Your goal: Reproduce exactly, with no other output, every line of the data below from the line containing "red rolling pin [193,264,243,378]" to the end, inclusive.

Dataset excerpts
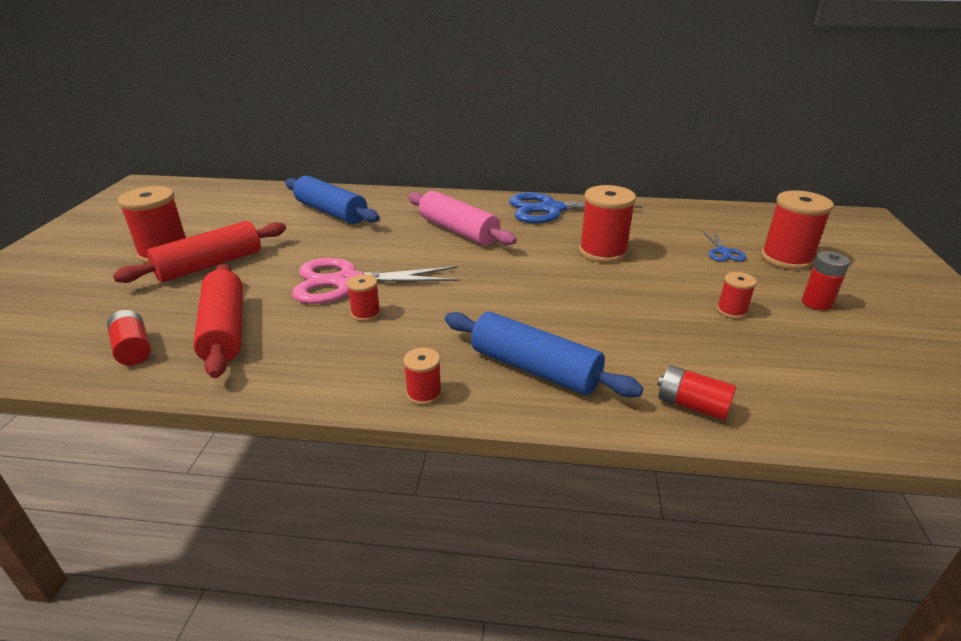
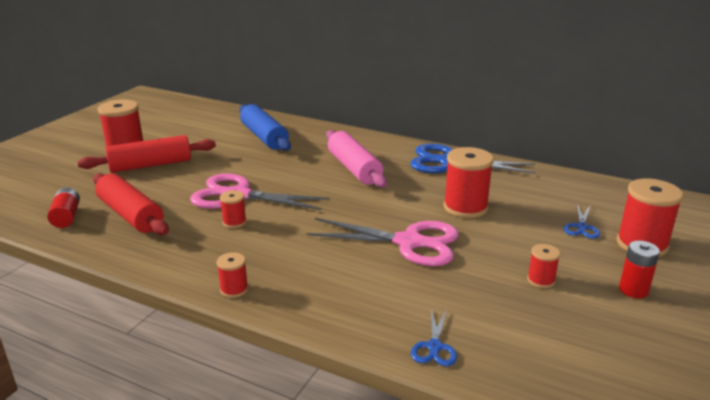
camera: 20 degrees right, 5 degrees down
red rolling pin [193,264,243,378] -> red rolling pin turned 45 degrees counterclockwise [93,173,169,235]
blue rolling pin [445,312,644,397] -> none
red battery [658,365,736,421] -> blue scissors [411,309,457,366]
none -> pink scissors [306,218,459,266]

Final answer:
red rolling pin [193,264,243,378] -> red rolling pin turned 45 degrees counterclockwise [93,173,169,235]
blue rolling pin [445,312,644,397] -> none
red battery [658,365,736,421] -> blue scissors [411,309,457,366]
none -> pink scissors [306,218,459,266]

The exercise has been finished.